MATERIAL FOR THIS TASK
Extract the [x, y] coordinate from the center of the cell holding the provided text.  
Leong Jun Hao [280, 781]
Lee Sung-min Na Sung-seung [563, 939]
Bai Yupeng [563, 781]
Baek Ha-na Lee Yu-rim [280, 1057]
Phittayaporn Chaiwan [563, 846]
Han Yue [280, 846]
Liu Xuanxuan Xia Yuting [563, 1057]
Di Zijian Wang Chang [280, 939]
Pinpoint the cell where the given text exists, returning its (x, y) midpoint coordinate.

==

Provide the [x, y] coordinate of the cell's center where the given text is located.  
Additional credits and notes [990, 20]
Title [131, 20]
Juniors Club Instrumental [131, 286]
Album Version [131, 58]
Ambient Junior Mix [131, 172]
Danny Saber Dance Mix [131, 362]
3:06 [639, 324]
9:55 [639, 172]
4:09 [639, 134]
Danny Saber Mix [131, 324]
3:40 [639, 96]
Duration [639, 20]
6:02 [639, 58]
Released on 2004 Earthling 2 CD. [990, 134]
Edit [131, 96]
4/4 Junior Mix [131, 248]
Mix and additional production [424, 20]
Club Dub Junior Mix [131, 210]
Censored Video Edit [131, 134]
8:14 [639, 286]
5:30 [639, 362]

--

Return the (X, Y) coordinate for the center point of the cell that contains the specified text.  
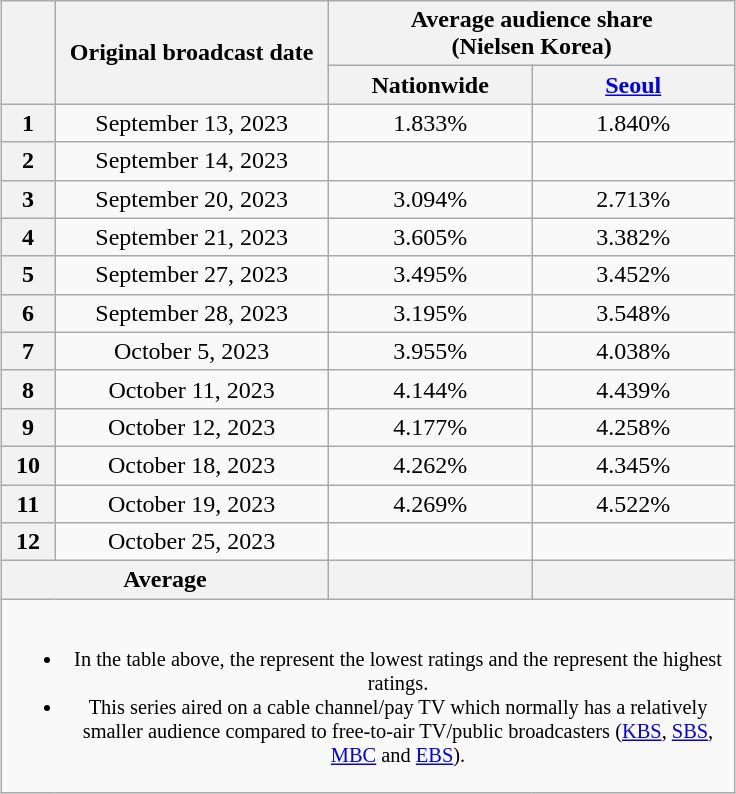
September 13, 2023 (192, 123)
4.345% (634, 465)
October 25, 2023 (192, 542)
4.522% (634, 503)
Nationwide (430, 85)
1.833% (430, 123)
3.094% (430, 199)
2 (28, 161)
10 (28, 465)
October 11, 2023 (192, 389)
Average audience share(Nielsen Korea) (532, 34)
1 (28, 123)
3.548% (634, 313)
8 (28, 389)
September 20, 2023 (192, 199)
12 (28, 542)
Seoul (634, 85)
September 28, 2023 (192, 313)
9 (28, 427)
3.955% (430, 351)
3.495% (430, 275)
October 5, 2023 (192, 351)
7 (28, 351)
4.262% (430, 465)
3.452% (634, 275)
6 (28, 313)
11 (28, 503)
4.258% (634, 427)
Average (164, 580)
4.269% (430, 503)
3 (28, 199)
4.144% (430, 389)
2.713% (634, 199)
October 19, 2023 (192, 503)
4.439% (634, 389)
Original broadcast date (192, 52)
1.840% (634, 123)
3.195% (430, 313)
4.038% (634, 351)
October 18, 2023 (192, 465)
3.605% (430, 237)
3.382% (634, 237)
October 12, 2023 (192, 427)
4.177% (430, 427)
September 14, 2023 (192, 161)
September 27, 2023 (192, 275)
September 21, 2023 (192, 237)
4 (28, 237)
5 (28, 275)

THE REQUEST
Quote the records above verbatim, from the line containing "Extract the [x, y]" to the line containing "Di Zijian Wang Chang [280, 939]", including both of those lines.

COMPLETED EXERCISE
Extract the [x, y] coordinate from the center of the cell holding the provided text.  
Leong Jun Hao [280, 781]
Lee Sung-min Na Sung-seung [563, 939]
Bai Yupeng [563, 781]
Baek Ha-na Lee Yu-rim [280, 1057]
Phittayaporn Chaiwan [563, 846]
Han Yue [280, 846]
Liu Xuanxuan Xia Yuting [563, 1057]
Di Zijian Wang Chang [280, 939]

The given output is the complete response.